_YOUR ASSIGNMENT_
For the entries below, report the number of lines where the string "gray" appears, and only that number.

_RECORDS_
*** Begin section ***
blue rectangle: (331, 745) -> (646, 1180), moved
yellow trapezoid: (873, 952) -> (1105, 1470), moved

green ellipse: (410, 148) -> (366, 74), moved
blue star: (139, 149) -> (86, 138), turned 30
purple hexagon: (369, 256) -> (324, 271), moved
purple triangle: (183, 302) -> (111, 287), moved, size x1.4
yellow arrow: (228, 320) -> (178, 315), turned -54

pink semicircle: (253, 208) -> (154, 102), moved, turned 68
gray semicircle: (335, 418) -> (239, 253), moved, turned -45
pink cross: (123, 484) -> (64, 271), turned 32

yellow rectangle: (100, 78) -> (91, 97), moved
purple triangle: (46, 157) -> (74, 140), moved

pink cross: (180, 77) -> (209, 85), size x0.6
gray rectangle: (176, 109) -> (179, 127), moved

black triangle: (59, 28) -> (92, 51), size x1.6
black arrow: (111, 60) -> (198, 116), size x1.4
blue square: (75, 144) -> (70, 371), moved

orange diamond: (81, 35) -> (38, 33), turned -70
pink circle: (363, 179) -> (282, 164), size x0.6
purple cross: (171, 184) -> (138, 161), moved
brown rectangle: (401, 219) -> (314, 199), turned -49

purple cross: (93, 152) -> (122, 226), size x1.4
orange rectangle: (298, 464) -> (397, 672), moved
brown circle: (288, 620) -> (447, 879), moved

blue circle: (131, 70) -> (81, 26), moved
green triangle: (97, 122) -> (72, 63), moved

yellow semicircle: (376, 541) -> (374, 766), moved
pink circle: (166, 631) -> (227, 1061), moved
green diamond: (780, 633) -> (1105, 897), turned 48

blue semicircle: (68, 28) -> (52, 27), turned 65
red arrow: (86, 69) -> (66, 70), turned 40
*** End section ***
_EXERCISE RESPONSE_
2